• _Instruction_
Switch every "none" in the lines of the material below to "blank" and give those lines again with no other change. Leave the pictures out of your answer.

• _Material_
-.-.-

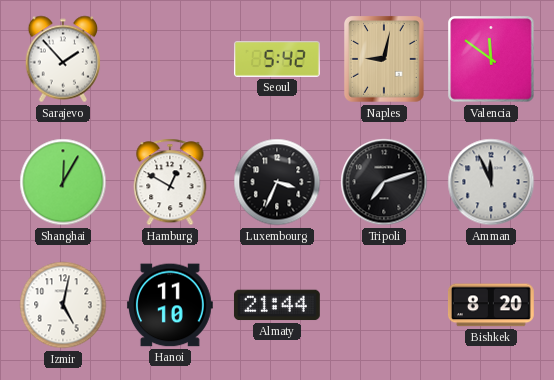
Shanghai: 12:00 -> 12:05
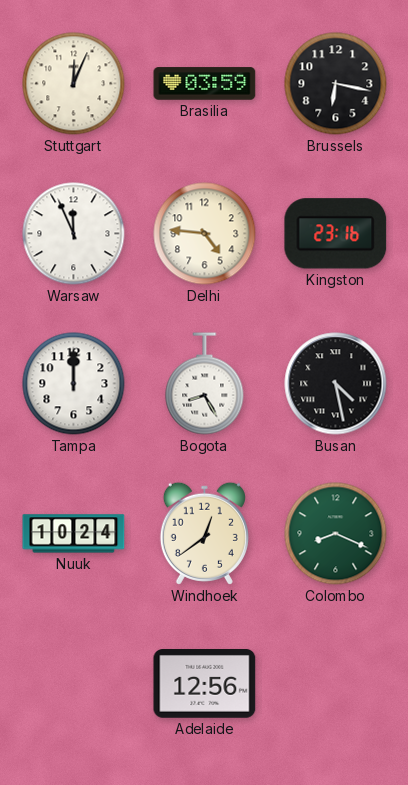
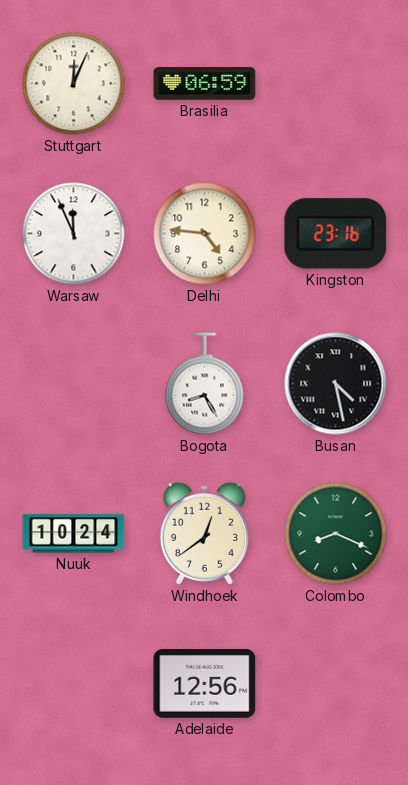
Brasilia: 03:59 -> 06:59
Brussels: 6:17 -> none
Tampa: 12:00 -> none
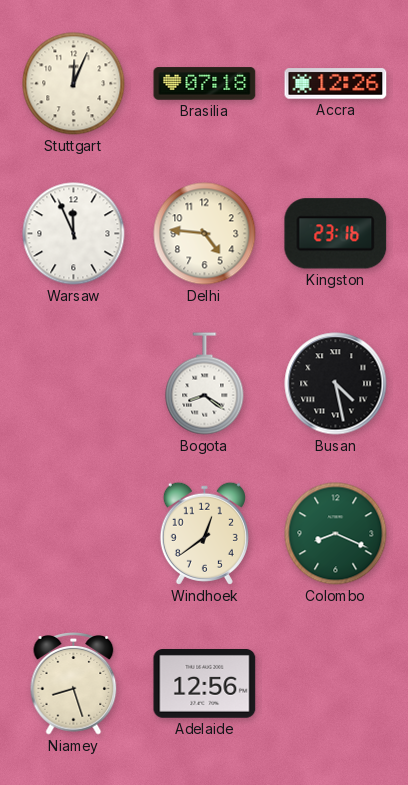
Brasilia: 06:59 -> 07:18
Accra: none -> 12:26
Bogota: 8:25 -> 8:21
Nuuk: 10:24 -> none
Niamey: none -> 8:27
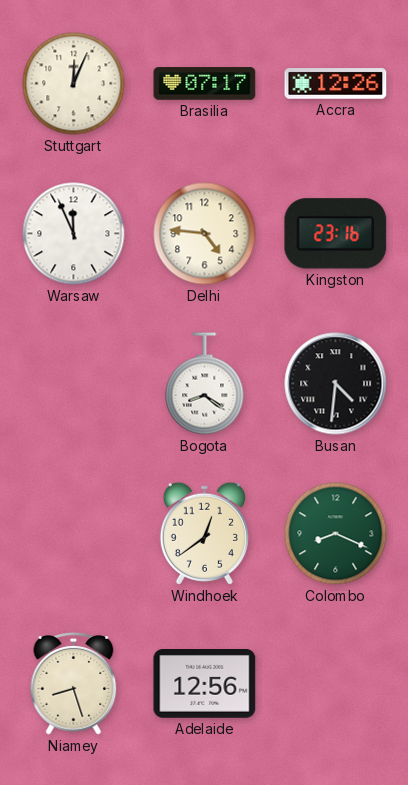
Brasilia: 07:18 -> 07:17
Busan: 4:28 -> 4:31
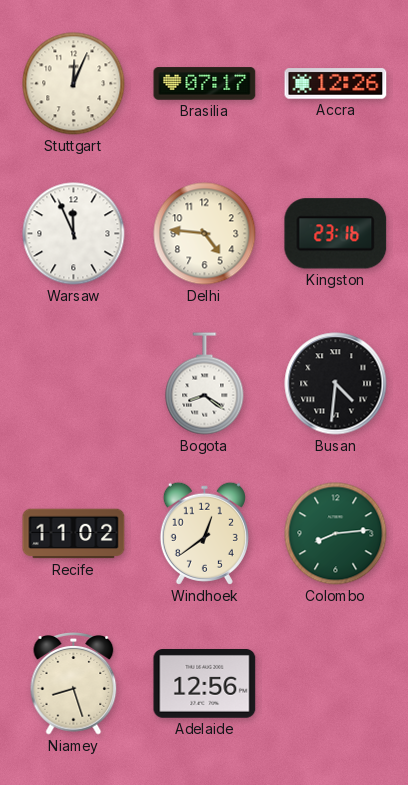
Recife: none -> 11:02
Colombo: 8:19 -> 8:14
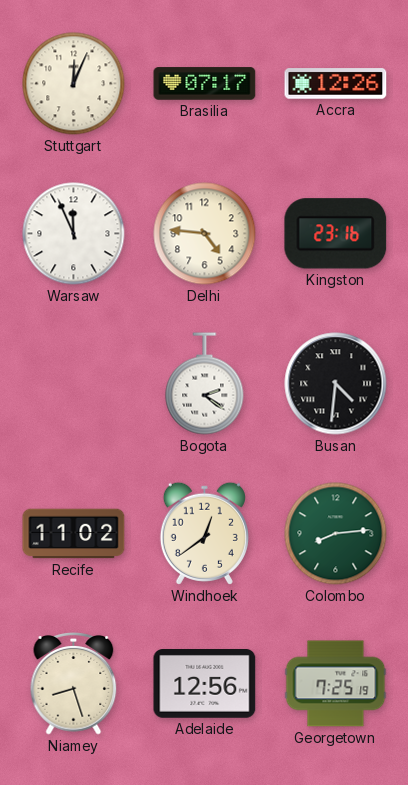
Bogota: 8:21 -> 2:21
Georgetown: none -> 7:25
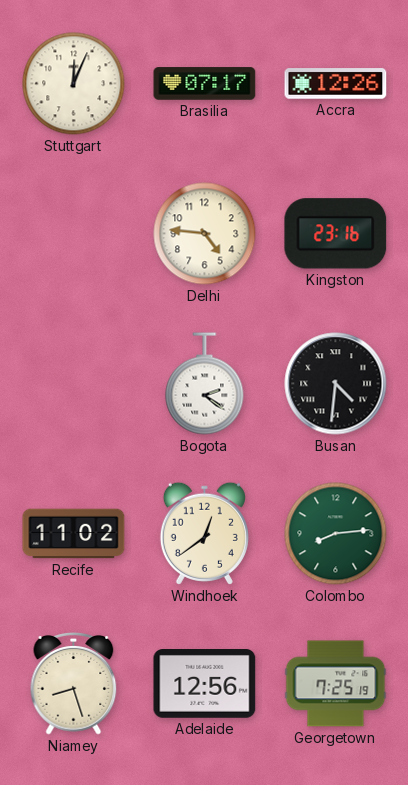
Warsaw: 11:56 -> none
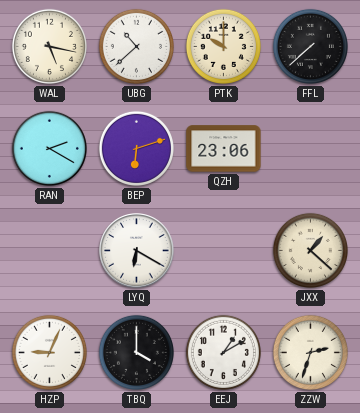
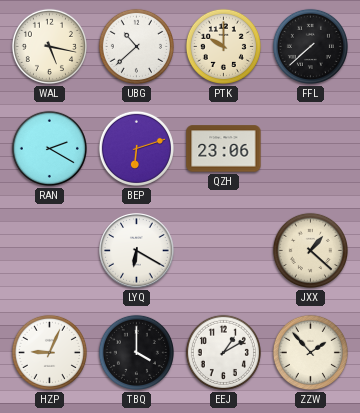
ZZW: 2:33 -> 1:53
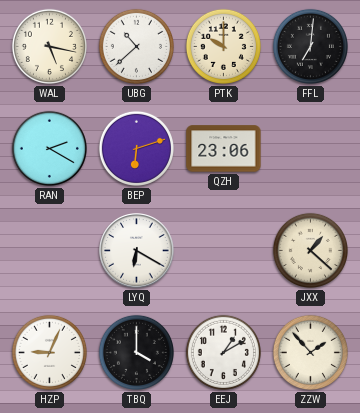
FFL: 7:38 -> 7:01
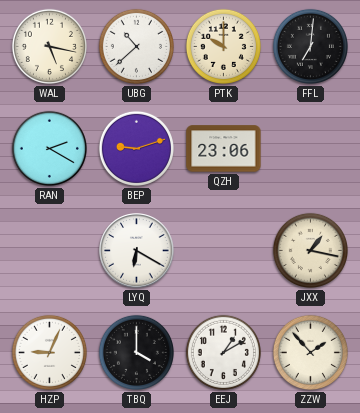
BEP: 6:12 -> 9:12
JXX: 1:22 -> 1:17
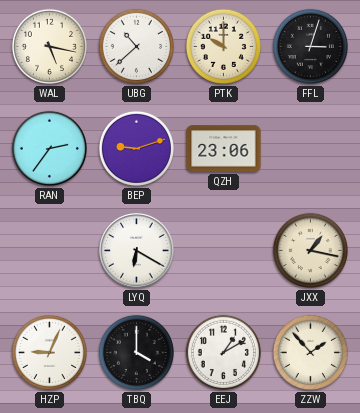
FFL: 7:01 -> 3:03
RAN: 2:20 -> 2:36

-.-.-

• _Task answer_
Shanghai: 12:00 -> 12:05
Brasilia: 03:59 -> 06:59
Brussels: 6:17 -> blank
Tampa: 12:00 -> blank
Brasilia: 06:59 -> 07:18
Accra: blank -> 12:26
Bogota: 8:25 -> 8:21
Nuuk: 10:24 -> blank
Niamey: blank -> 8:27
Brasilia: 07:18 -> 07:17
Busan: 4:28 -> 4:31
Recife: blank -> 11:02
Colombo: 8:19 -> 8:14
Bogota: 8:21 -> 2:21
Georgetown: blank -> 7:25
Warsaw: 11:56 -> blank
ZZW: 2:33 -> 1:53
FFL: 7:38 -> 7:01
BEP: 6:12 -> 9:12
JXX: 1:22 -> 1:17
FFL: 7:01 -> 3:03
RAN: 2:20 -> 2:36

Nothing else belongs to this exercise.